EXERCISE AIM ▸
Search the listing for the word "stożek" and copy every line where it turns up.

DATASET ▸
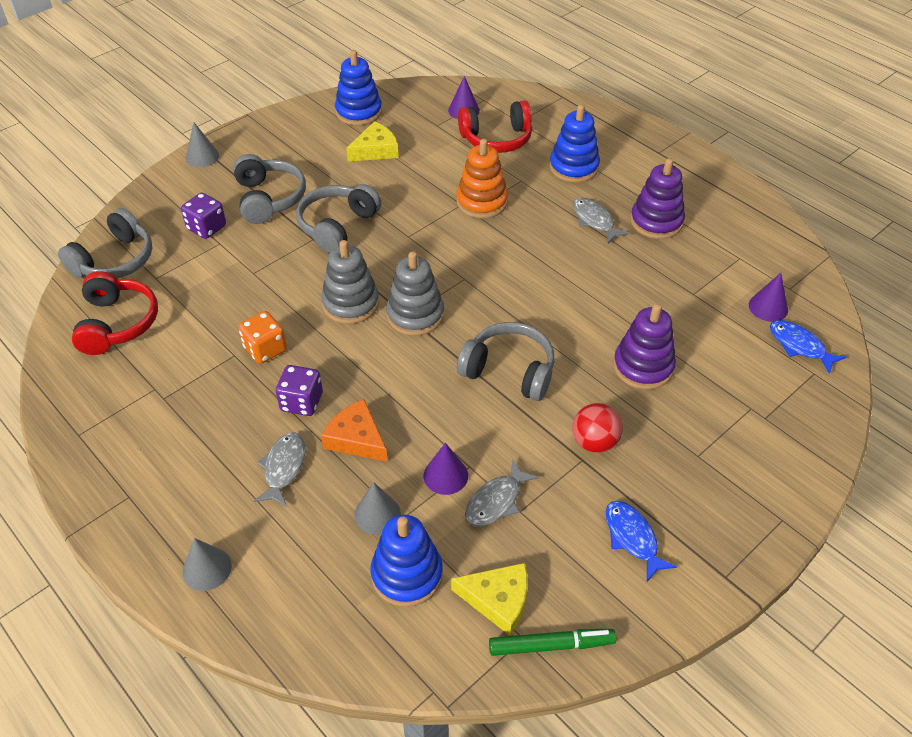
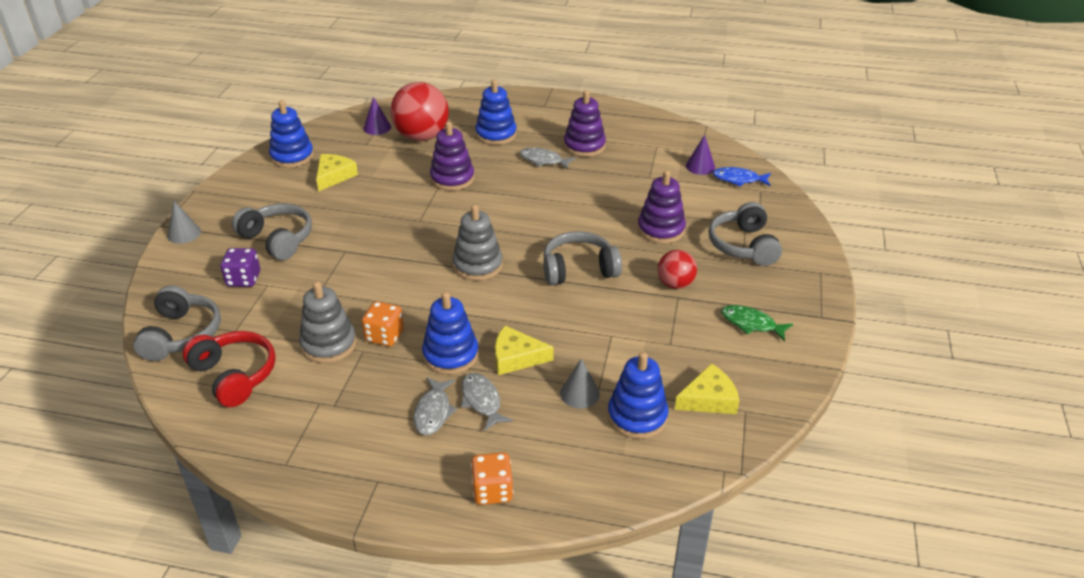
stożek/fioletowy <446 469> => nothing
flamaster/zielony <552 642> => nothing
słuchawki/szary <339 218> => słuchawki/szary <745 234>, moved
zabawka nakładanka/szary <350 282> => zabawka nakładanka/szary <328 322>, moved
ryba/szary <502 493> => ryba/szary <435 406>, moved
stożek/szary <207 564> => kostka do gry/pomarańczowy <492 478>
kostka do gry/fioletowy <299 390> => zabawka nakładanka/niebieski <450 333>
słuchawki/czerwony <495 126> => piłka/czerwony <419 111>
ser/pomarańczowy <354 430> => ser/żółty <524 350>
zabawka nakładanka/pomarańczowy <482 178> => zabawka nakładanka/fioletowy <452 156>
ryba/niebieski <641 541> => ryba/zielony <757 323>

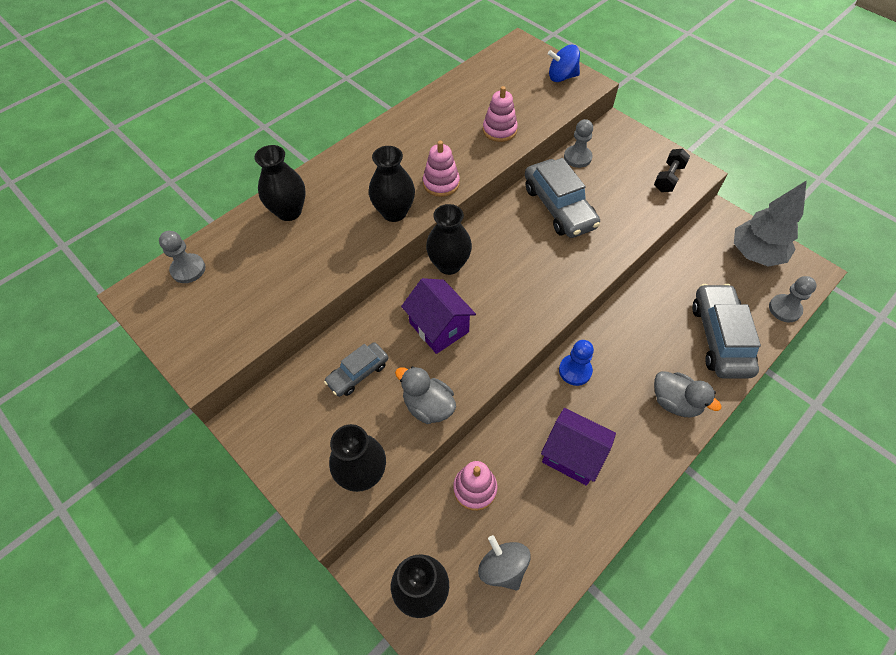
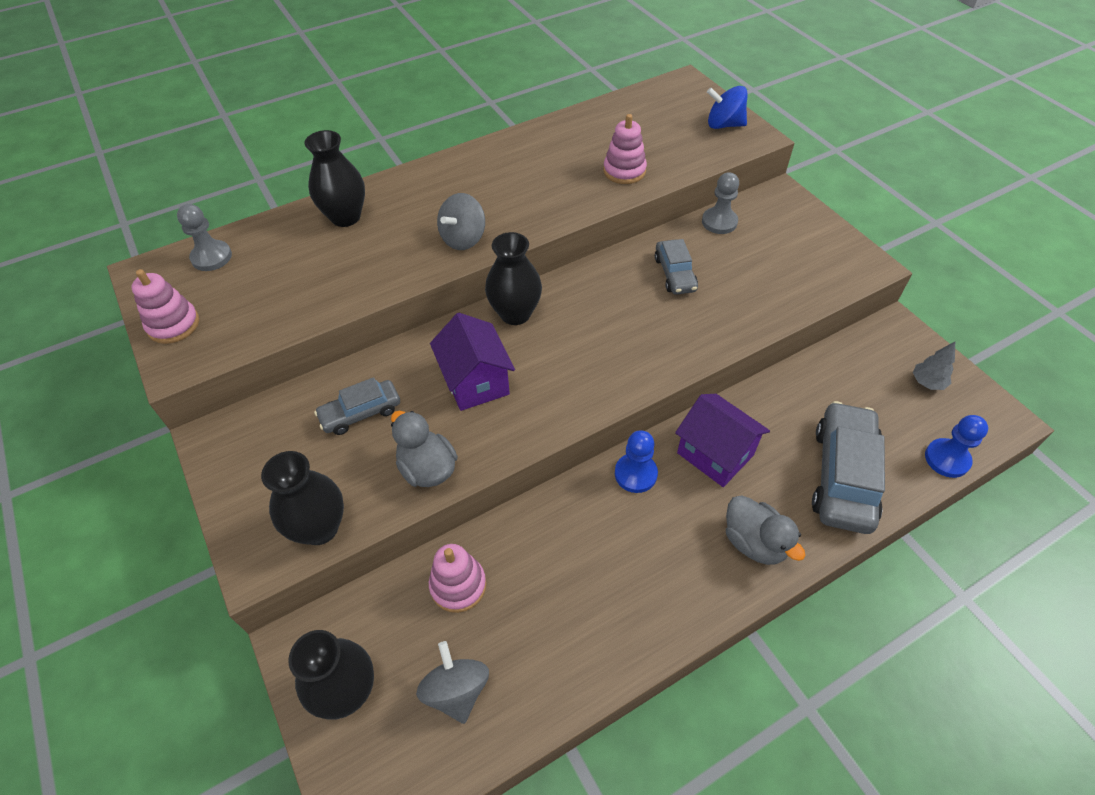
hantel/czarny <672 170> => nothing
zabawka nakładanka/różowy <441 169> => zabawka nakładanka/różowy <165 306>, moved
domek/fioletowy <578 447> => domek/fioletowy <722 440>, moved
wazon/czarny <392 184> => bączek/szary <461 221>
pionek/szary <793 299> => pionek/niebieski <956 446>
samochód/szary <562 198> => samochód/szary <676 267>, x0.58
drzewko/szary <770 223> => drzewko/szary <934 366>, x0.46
---
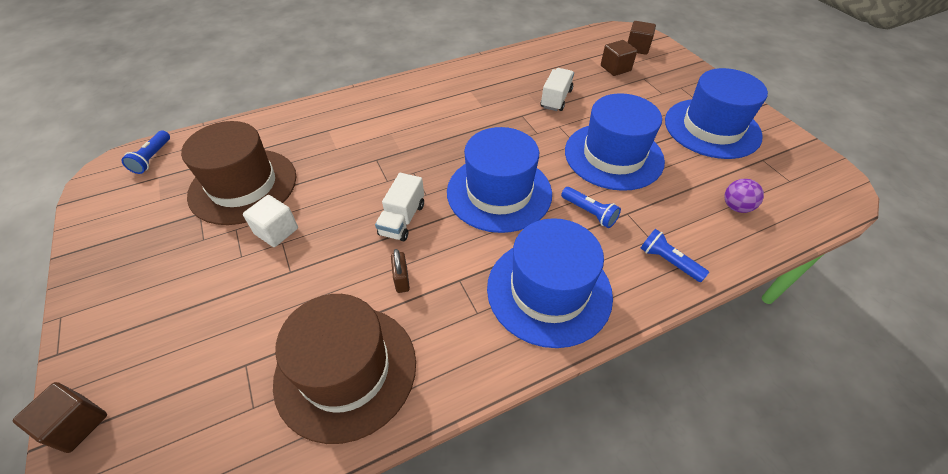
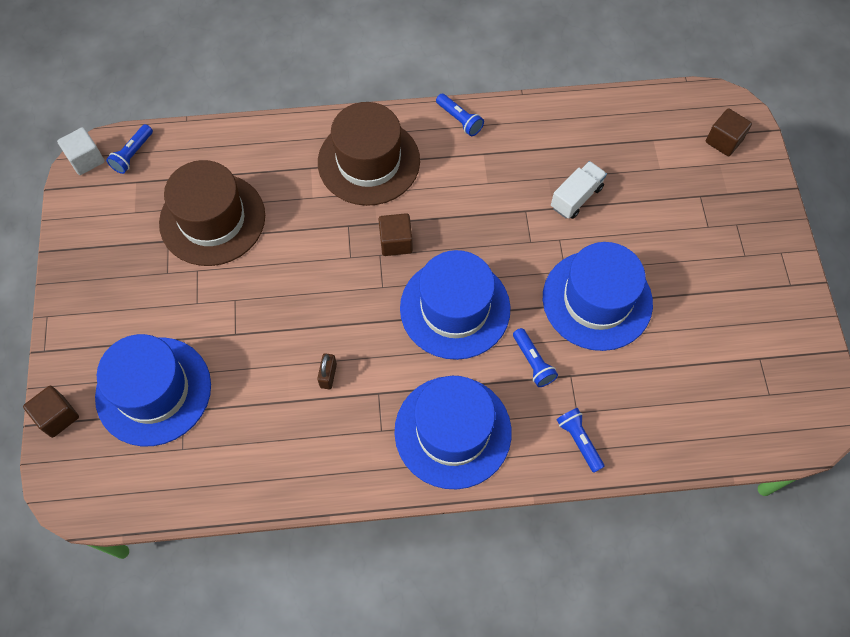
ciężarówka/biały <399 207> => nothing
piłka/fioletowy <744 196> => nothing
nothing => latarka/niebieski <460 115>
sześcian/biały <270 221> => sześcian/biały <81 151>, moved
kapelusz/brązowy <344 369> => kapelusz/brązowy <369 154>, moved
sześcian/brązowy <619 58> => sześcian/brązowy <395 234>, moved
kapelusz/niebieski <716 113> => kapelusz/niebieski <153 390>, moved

EXERCISE RESULT ▸
stożek/fioletowy <446 469> => nothing
stożek/szary <207 564> => kostka do gry/pomarańczowy <492 478>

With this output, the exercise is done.